**TASK DETAILS**
What's needed is the listing below, repeated word for word with no pictures.

-- Opening Marker --

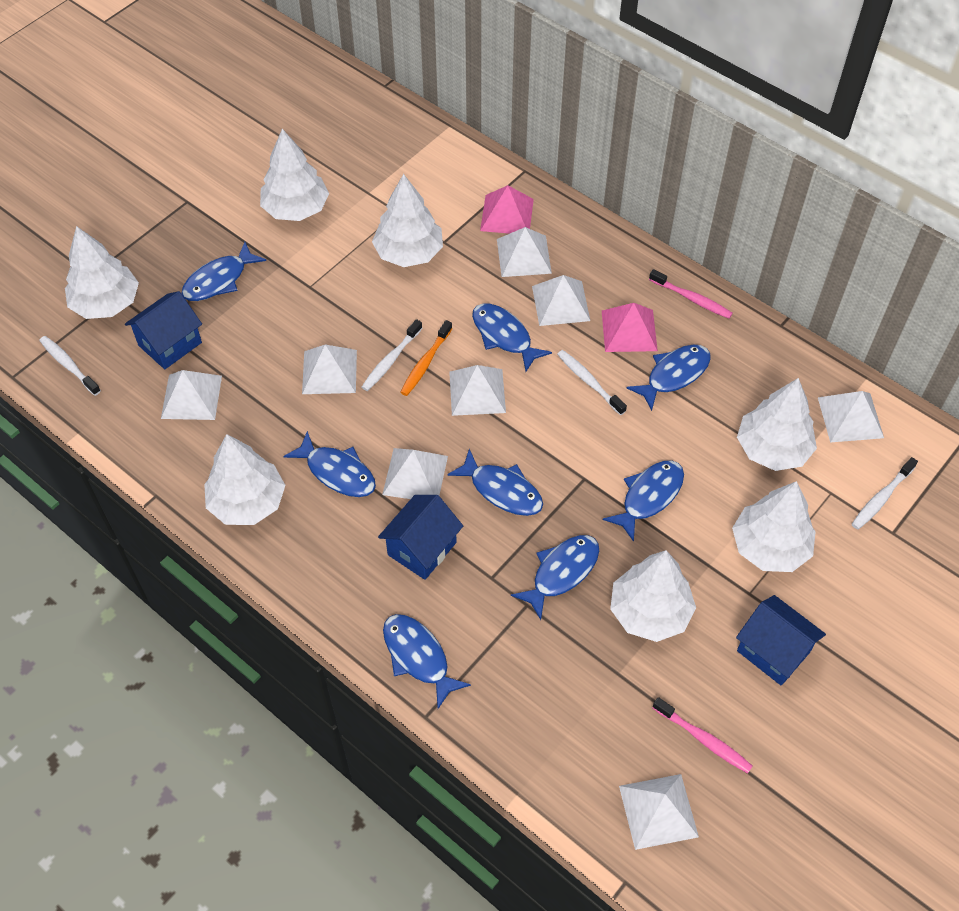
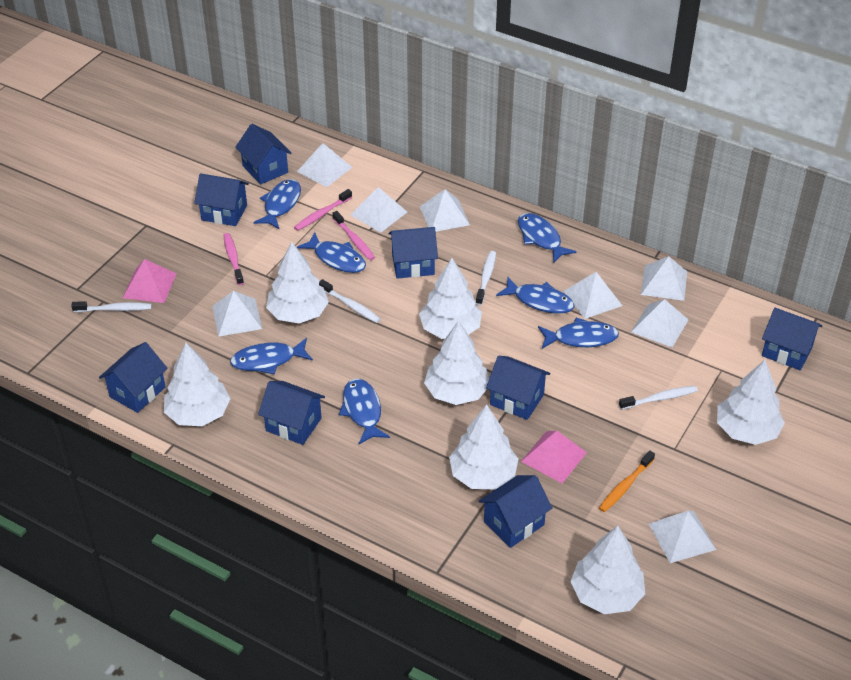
blue fish: 8 -> 7
blue house: 3 -> 8
pink toothbrush: 2 -> 3

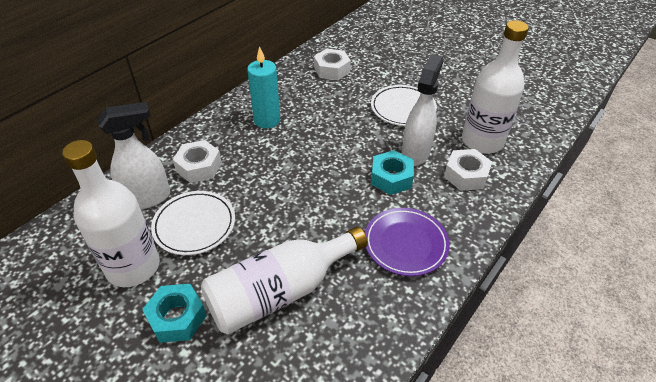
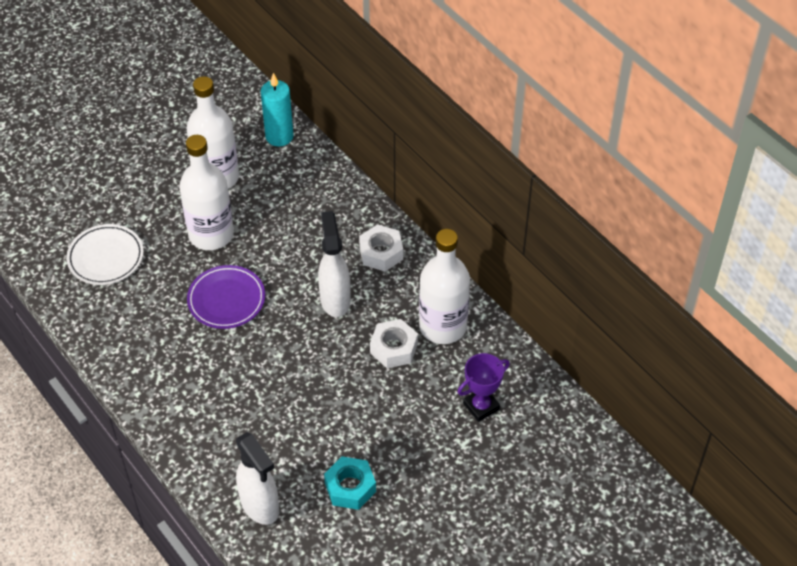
purple trophy: 0 -> 1
turquoise nut: 2 -> 1
white nut: 3 -> 2
white plate: 2 -> 1

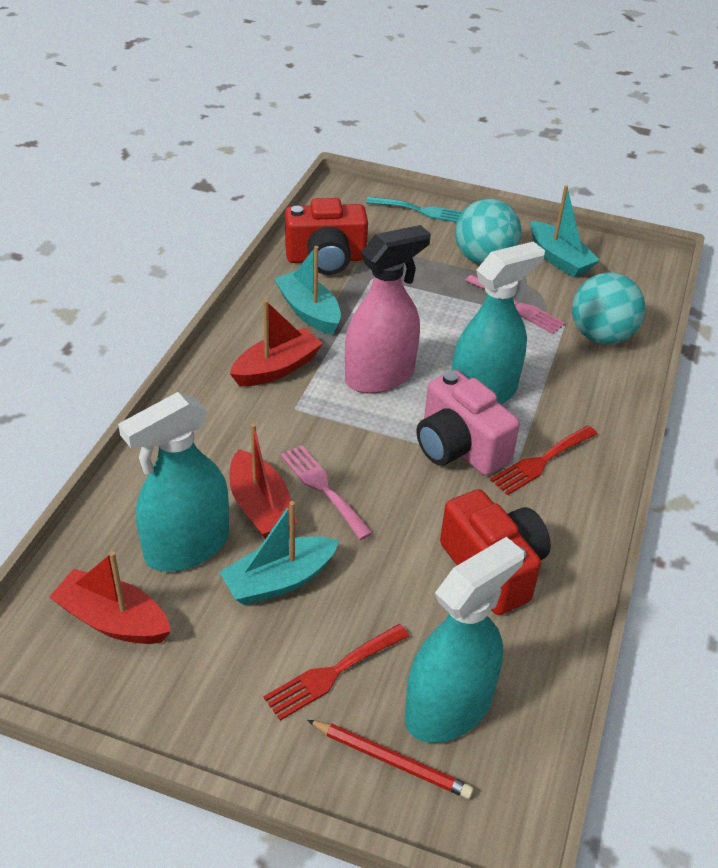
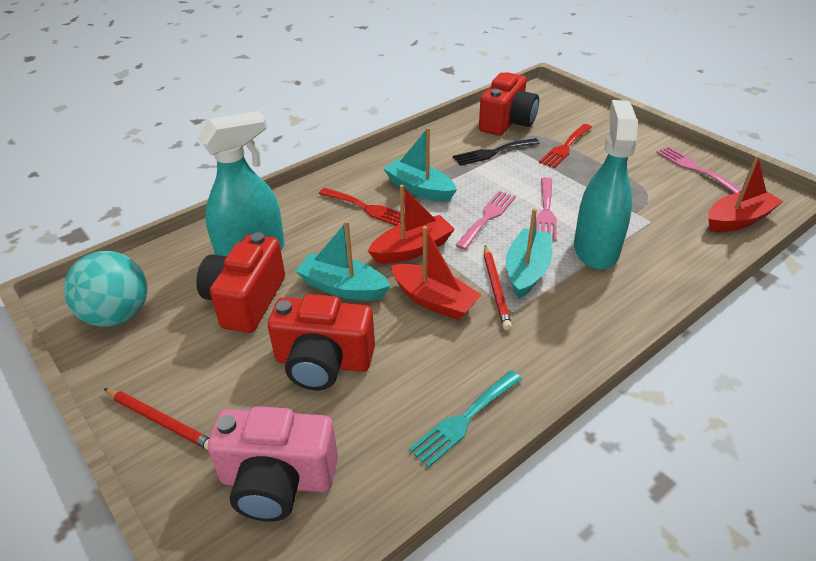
black fork: 0 -> 1
pink fork: 2 -> 3
pink spray bottle: 1 -> 0
red camera: 2 -> 3
red pencil: 1 -> 2
turquoise ball: 2 -> 1
turquoise spray bottle: 3 -> 2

-- Closing Marker --

**FINAL ANSWER**
blue fish: 8 -> 7
blue house: 3 -> 8
pink toothbrush: 2 -> 3

purple trophy: 0 -> 1
turquoise nut: 2 -> 1
white nut: 3 -> 2
white plate: 2 -> 1

black fork: 0 -> 1
pink fork: 2 -> 3
pink spray bottle: 1 -> 0
red camera: 2 -> 3
red pencil: 1 -> 2
turquoise ball: 2 -> 1
turquoise spray bottle: 3 -> 2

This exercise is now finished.